### What to work on
In the data below, find every line with the word "white" and copy it.

### Data excerpts
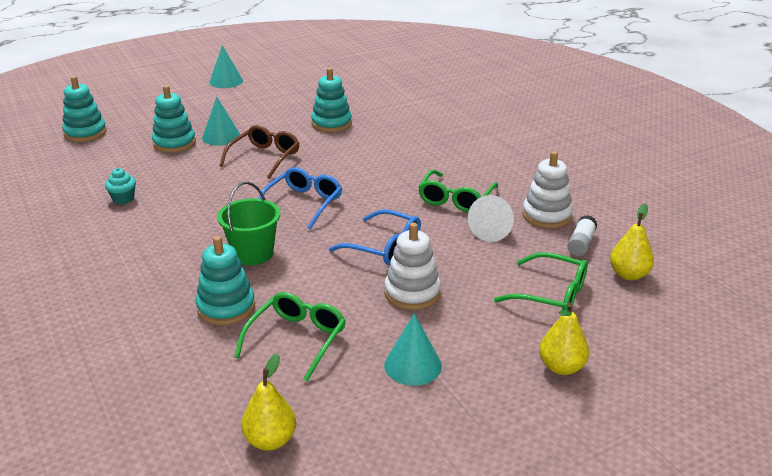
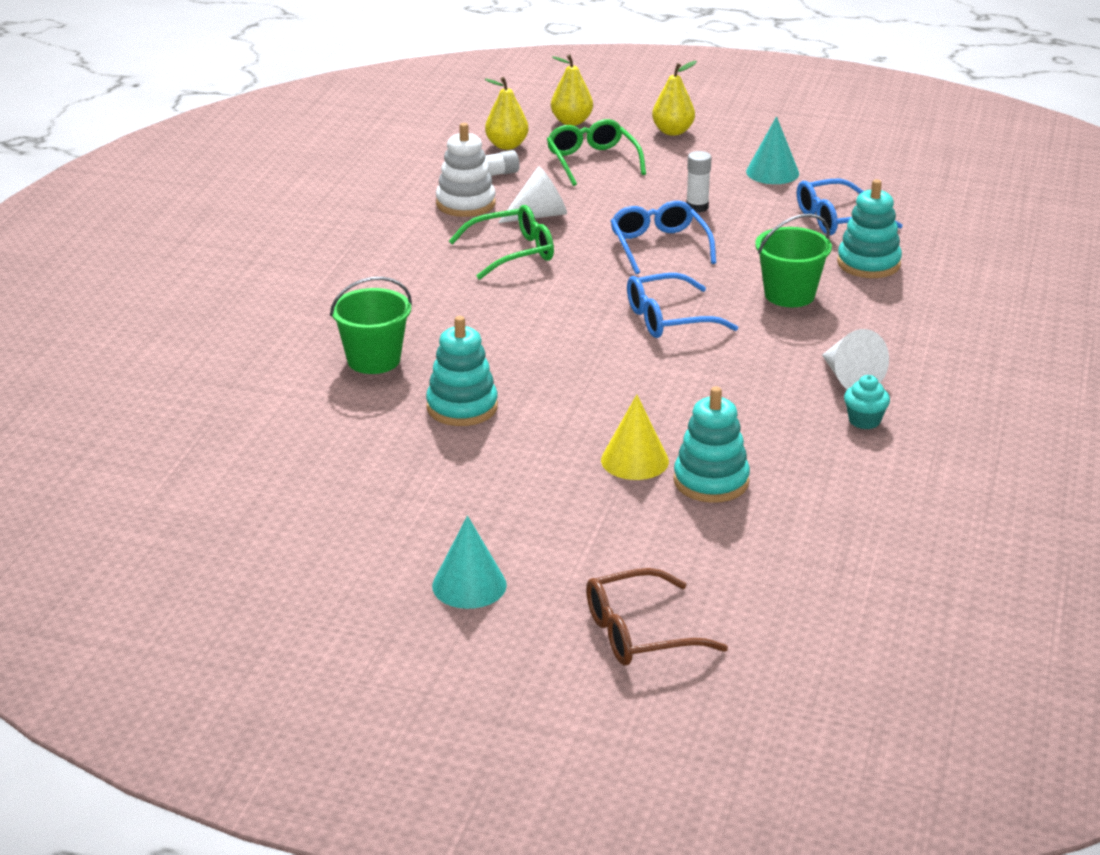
camera: 135 degrees left, 0 degrees up
(85, 133) = (821, 573): turquoise stacking toy -> none
(155, 218) = (850, 378): none -> white cone
(221, 137) = (634, 460): turquoise cone -> yellow cone
(264, 158) = (626, 397): brown glasses -> brown glasses (640, 633)
(270, 440) = (926, 181): yellow pear -> yellow pear (571, 122)
(297, 340) = (837, 219): green glasses -> blue glasses
(406, 123) = (374, 360): none -> green bucket
(412, 293) = (697, 207): white stacking toy -> white glue stick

### Answer to this problem
(155, 218) = (850, 378): none -> white cone
(412, 293) = (697, 207): white stacking toy -> white glue stick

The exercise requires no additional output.